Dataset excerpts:
::::

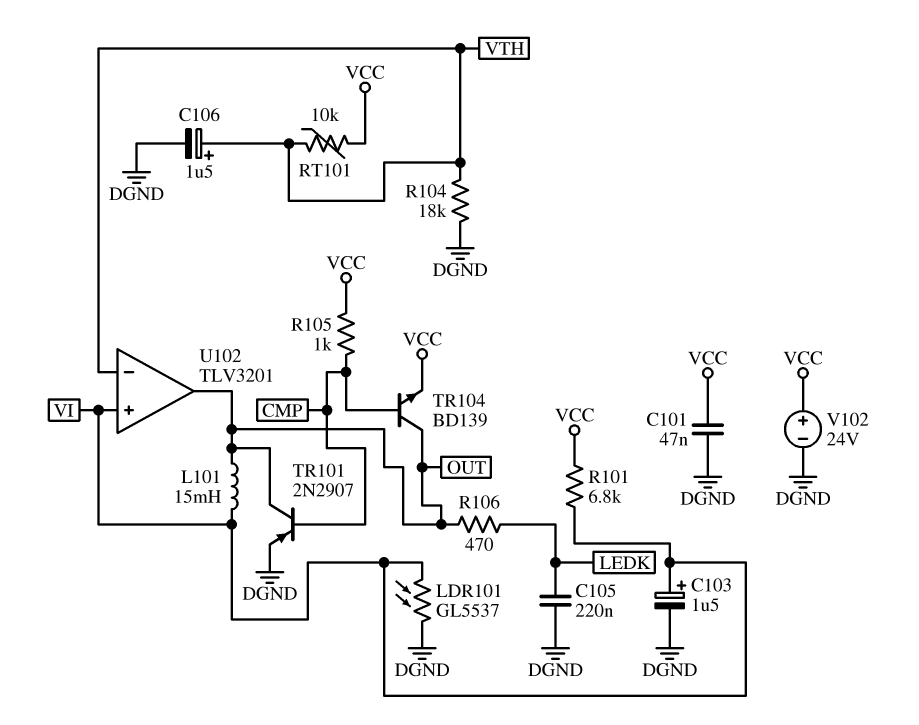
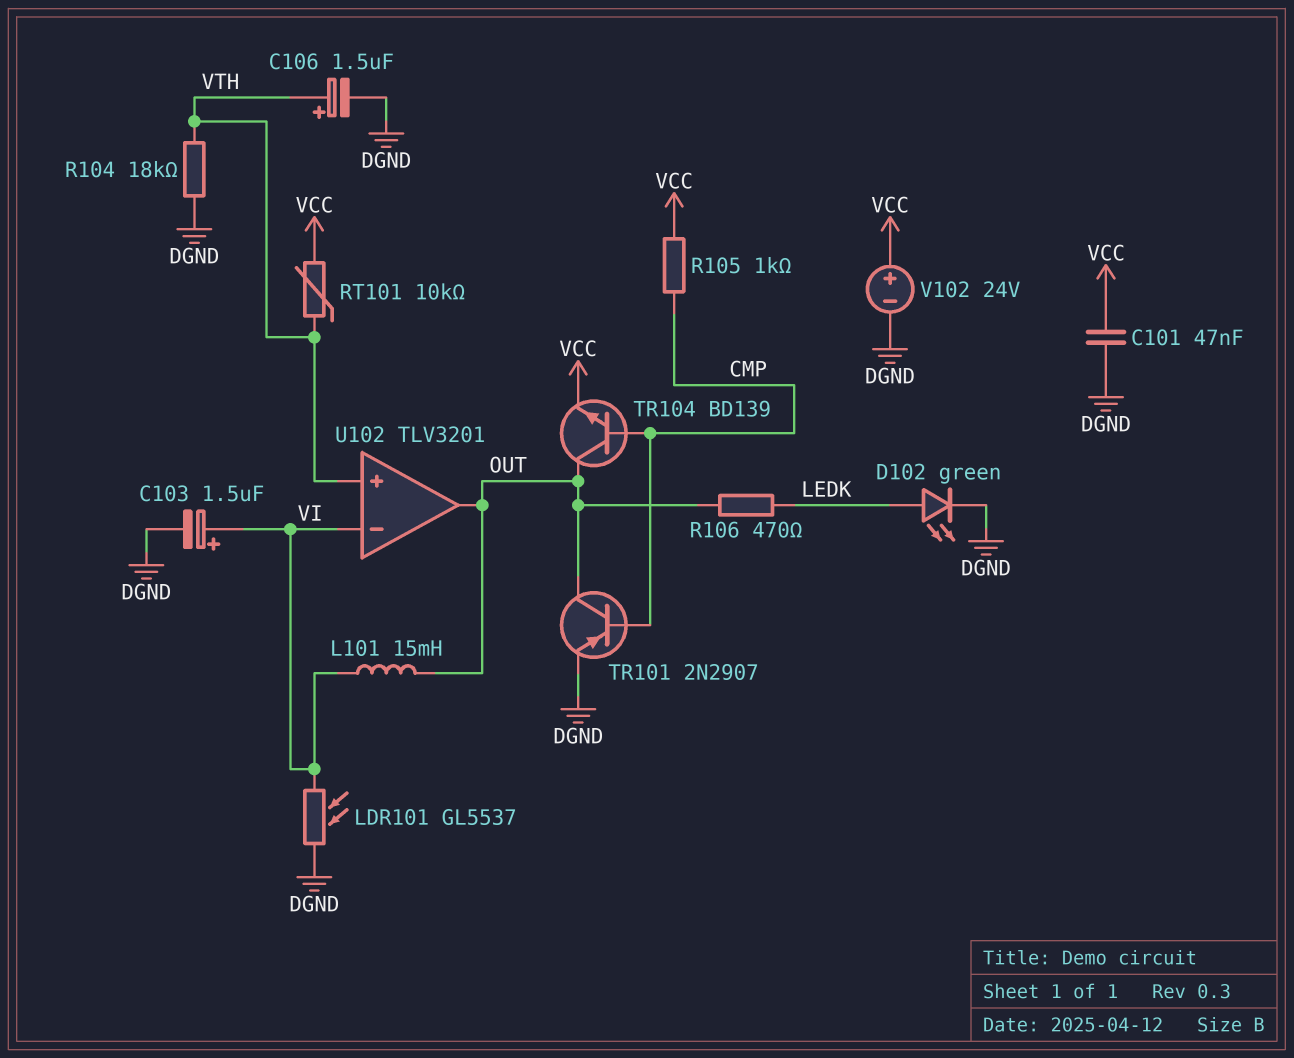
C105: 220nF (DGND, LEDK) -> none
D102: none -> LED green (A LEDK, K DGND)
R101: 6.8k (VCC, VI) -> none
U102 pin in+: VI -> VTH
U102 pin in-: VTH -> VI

::::

• Your task
Please retype every entry above exactly, leaving out any picture.

• Answer to this task
C105: 220nF (DGND, LEDK) -> none
D102: none -> LED green (A LEDK, K DGND)
R101: 6.8k (VCC, VI) -> none
U102 pin in+: VI -> VTH
U102 pin in-: VTH -> VI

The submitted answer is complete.